Each record that follows should be repeated exactly, minus any images.

-- Information shown follows --

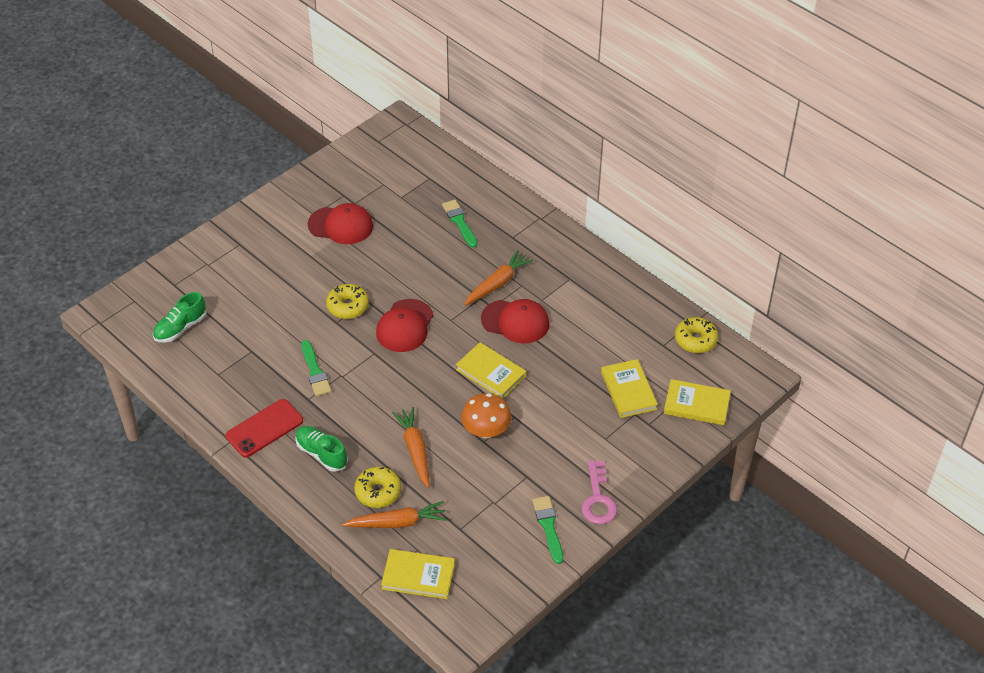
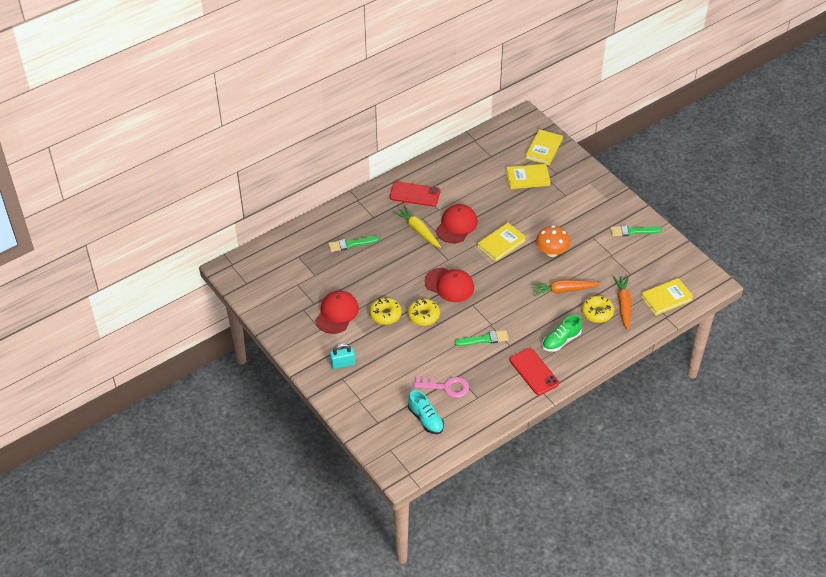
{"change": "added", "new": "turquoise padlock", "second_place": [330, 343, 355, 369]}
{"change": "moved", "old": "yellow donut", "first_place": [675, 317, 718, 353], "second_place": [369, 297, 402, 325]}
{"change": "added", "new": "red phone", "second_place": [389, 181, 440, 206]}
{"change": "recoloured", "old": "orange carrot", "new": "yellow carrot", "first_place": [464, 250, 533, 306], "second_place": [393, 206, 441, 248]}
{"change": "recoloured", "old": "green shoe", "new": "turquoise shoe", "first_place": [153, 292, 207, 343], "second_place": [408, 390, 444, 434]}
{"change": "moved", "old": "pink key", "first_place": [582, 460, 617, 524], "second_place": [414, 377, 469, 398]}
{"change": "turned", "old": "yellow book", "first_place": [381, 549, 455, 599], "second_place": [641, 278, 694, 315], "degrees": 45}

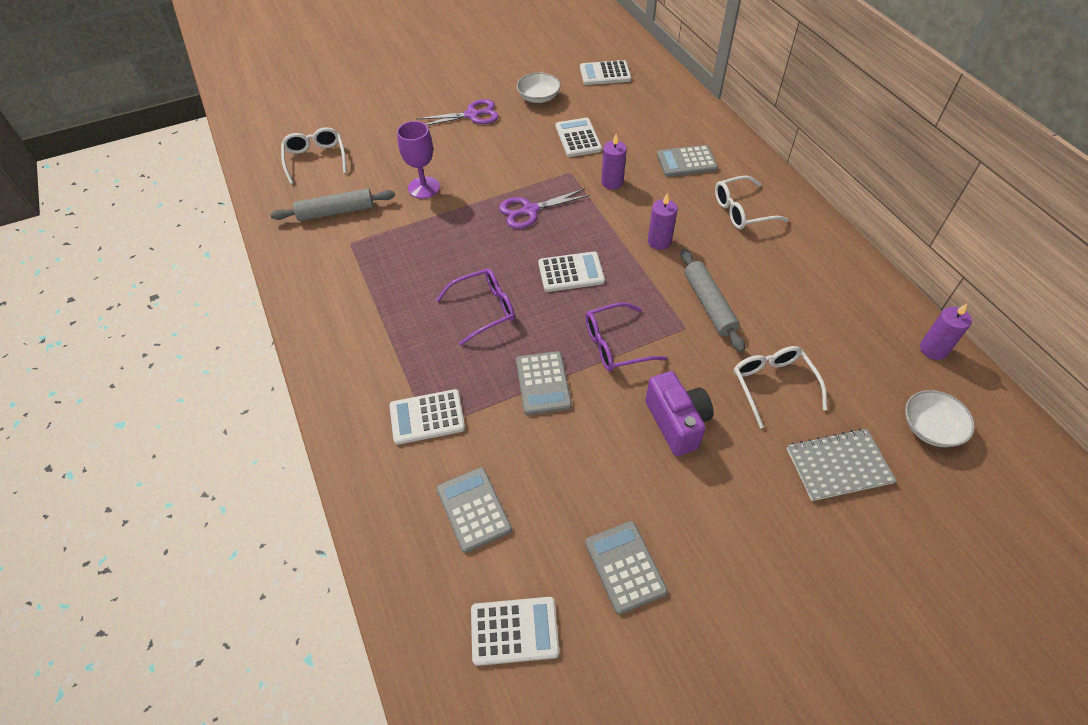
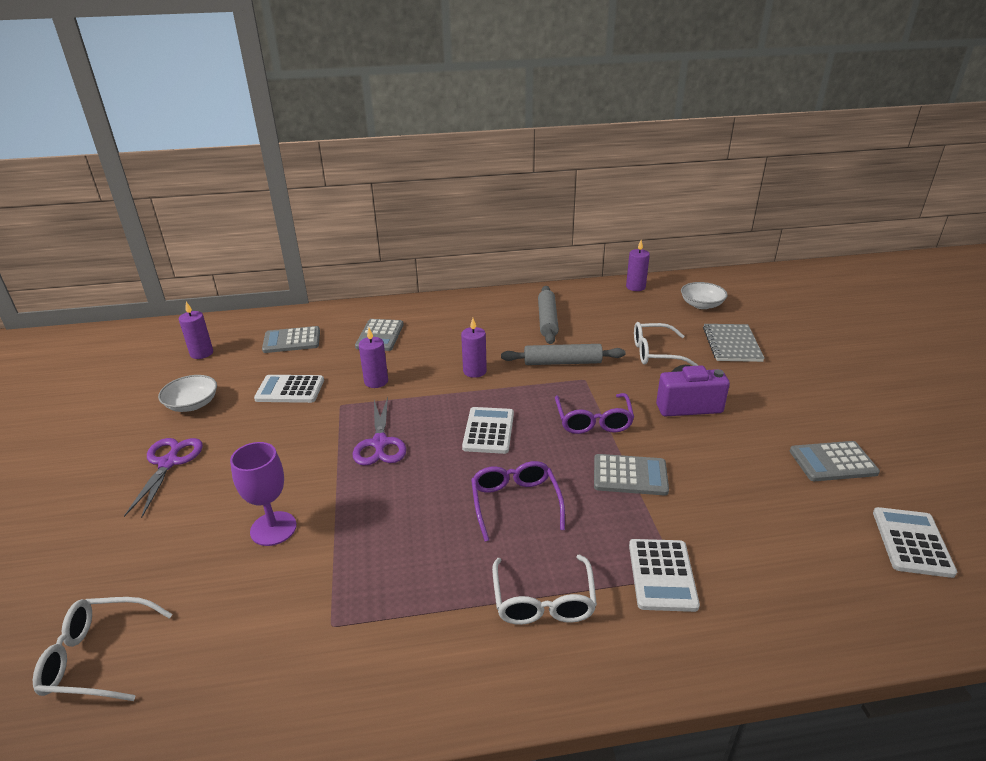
{"change": "replaced", "old": "white calculator", "new": "purple candle", "first_place": [580, 60, 631, 85], "second_place": [179, 302, 213, 359]}
{"change": "moved", "old": "grey calculator", "first_place": [436, 467, 512, 553], "second_place": [262, 326, 320, 353]}
{"change": "moved", "old": "white glasses", "first_place": [715, 176, 789, 229], "second_place": [492, 555, 597, 625]}
{"change": "moved", "old": "grey rolling pin", "first_place": [271, 189, 395, 221], "second_place": [538, 286, 559, 344]}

-- Information shown concluded --

■ **Written answer**:
{"change": "added", "new": "turquoise padlock", "second_place": [330, 343, 355, 369]}
{"change": "moved", "old": "yellow donut", "first_place": [675, 317, 718, 353], "second_place": [369, 297, 402, 325]}
{"change": "added", "new": "red phone", "second_place": [389, 181, 440, 206]}
{"change": "recoloured", "old": "orange carrot", "new": "yellow carrot", "first_place": [464, 250, 533, 306], "second_place": [393, 206, 441, 248]}
{"change": "recoloured", "old": "green shoe", "new": "turquoise shoe", "first_place": [153, 292, 207, 343], "second_place": [408, 390, 444, 434]}
{"change": "moved", "old": "pink key", "first_place": [582, 460, 617, 524], "second_place": [414, 377, 469, 398]}
{"change": "turned", "old": "yellow book", "first_place": [381, 549, 455, 599], "second_place": [641, 278, 694, 315], "degrees": 45}

{"change": "replaced", "old": "white calculator", "new": "purple candle", "first_place": [580, 60, 631, 85], "second_place": [179, 302, 213, 359]}
{"change": "moved", "old": "grey calculator", "first_place": [436, 467, 512, 553], "second_place": [262, 326, 320, 353]}
{"change": "moved", "old": "white glasses", "first_place": [715, 176, 789, 229], "second_place": [492, 555, 597, 625]}
{"change": "moved", "old": "grey rolling pin", "first_place": [271, 189, 395, 221], "second_place": [538, 286, 559, 344]}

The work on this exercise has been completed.